Produce as output only the lines below starting at the line with "(515, 227) = (398, 95): grey pencil -> none" and continuing through the line with "camera: 50 degrees left, 10 degrees down", each one exactly as written.

● Dataset items

BEGIN

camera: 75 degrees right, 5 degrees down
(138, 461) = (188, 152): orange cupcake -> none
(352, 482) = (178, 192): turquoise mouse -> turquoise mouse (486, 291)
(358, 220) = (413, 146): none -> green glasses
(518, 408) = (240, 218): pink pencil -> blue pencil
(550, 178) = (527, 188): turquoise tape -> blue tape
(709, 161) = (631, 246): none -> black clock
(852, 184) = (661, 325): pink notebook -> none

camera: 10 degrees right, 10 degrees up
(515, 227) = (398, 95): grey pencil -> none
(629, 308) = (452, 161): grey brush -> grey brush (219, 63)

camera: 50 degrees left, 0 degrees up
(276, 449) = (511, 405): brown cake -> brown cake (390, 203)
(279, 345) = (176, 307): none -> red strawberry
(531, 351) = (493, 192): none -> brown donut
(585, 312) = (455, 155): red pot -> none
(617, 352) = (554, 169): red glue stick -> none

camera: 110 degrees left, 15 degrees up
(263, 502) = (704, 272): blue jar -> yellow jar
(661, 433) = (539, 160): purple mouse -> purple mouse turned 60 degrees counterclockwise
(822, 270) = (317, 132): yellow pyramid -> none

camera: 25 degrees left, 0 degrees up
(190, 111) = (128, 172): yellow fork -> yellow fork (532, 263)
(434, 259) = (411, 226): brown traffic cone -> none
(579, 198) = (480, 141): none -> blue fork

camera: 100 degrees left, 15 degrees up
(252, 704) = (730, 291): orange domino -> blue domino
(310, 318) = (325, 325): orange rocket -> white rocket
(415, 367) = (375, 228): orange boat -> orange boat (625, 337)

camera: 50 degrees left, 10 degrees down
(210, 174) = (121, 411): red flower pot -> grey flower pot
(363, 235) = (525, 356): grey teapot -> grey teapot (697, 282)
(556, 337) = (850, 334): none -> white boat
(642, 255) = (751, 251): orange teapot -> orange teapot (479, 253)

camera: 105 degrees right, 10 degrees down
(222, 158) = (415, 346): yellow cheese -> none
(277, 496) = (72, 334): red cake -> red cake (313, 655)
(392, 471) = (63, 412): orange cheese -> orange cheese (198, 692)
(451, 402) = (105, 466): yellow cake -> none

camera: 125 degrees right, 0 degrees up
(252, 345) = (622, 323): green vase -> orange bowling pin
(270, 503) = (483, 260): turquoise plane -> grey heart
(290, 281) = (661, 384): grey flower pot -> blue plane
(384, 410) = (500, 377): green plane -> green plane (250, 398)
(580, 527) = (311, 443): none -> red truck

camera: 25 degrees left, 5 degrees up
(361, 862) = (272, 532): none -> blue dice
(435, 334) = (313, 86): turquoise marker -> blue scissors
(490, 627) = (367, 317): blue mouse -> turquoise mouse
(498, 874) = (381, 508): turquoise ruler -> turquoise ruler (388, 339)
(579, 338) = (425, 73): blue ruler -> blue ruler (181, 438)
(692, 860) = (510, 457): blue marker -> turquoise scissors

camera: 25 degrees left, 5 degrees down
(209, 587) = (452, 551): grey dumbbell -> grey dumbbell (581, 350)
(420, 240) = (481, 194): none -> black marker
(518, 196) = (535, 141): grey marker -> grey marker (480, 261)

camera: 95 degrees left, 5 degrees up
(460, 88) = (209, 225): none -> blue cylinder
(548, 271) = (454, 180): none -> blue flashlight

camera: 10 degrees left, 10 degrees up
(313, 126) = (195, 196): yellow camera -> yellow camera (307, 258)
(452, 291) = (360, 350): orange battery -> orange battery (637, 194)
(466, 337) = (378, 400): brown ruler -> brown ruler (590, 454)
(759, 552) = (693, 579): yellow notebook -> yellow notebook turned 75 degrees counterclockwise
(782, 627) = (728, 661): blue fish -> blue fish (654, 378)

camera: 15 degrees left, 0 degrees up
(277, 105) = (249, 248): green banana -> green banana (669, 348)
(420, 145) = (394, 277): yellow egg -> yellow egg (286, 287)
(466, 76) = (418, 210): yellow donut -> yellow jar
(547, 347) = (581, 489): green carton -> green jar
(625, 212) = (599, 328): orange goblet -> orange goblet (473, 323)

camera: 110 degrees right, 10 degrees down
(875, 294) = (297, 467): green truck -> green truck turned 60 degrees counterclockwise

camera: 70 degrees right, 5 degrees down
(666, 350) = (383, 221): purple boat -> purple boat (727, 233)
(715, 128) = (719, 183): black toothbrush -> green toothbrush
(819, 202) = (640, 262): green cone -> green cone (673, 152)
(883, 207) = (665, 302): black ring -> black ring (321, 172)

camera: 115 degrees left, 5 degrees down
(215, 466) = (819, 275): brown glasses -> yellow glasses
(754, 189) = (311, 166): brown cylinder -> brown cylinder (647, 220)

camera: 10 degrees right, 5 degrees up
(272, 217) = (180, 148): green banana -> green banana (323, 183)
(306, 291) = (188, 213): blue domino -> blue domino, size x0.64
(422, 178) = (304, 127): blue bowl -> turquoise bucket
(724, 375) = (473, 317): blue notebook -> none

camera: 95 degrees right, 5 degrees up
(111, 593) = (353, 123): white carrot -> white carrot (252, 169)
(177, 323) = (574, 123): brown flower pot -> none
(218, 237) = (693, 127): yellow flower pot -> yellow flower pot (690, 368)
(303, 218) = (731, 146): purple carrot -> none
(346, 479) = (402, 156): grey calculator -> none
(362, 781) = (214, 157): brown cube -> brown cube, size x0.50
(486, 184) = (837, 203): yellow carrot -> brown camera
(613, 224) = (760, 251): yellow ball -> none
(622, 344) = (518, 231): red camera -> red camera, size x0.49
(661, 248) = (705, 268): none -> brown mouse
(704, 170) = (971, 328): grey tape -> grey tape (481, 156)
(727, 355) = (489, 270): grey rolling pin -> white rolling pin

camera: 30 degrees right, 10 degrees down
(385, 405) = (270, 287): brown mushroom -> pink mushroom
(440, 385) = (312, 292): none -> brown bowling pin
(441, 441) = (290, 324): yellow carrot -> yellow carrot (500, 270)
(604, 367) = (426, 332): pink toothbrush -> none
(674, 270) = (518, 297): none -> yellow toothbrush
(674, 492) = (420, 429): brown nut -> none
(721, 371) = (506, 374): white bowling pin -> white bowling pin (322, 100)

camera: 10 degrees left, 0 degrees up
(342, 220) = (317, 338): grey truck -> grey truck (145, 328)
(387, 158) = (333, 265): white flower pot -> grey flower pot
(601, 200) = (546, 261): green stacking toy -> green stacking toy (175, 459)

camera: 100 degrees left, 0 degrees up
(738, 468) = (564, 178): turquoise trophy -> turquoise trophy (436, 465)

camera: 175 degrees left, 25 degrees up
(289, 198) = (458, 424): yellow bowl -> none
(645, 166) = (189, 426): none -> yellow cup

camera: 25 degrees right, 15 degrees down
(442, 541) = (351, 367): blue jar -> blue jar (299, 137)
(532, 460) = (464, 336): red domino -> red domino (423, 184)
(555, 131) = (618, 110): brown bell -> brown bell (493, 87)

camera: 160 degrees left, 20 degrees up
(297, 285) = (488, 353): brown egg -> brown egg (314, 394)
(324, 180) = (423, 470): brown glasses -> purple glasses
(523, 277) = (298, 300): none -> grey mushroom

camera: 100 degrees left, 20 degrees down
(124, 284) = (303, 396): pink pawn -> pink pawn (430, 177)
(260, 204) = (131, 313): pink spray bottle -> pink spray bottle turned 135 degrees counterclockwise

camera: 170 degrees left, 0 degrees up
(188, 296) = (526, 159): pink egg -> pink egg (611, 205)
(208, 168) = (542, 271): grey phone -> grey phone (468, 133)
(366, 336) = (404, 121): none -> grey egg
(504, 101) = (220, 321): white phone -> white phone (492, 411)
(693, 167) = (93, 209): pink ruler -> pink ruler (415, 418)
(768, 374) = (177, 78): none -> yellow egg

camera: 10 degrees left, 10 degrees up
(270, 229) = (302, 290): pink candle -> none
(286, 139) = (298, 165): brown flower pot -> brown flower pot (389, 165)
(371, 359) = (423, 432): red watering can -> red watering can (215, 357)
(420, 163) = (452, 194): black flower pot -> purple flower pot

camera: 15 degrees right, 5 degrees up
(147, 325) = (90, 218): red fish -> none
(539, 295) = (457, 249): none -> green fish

END

● Output for this task
(515, 227) = (398, 95): grey pencil -> none
(629, 308) = (452, 161): grey brush -> grey brush (219, 63)

camera: 50 degrees left, 0 degrees up
(276, 449) = (511, 405): brown cake -> brown cake (390, 203)
(279, 345) = (176, 307): none -> red strawberry
(531, 351) = (493, 192): none -> brown donut
(585, 312) = (455, 155): red pot -> none
(617, 352) = (554, 169): red glue stick -> none

camera: 110 degrees left, 15 degrees up
(263, 502) = (704, 272): blue jar -> yellow jar
(661, 433) = (539, 160): purple mouse -> purple mouse turned 60 degrees counterclockwise
(822, 270) = (317, 132): yellow pyramid -> none

camera: 25 degrees left, 0 degrees up
(190, 111) = (128, 172): yellow fork -> yellow fork (532, 263)
(434, 259) = (411, 226): brown traffic cone -> none
(579, 198) = (480, 141): none -> blue fork

camera: 100 degrees left, 15 degrees up
(252, 704) = (730, 291): orange domino -> blue domino
(310, 318) = (325, 325): orange rocket -> white rocket
(415, 367) = (375, 228): orange boat -> orange boat (625, 337)

camera: 50 degrees left, 10 degrees down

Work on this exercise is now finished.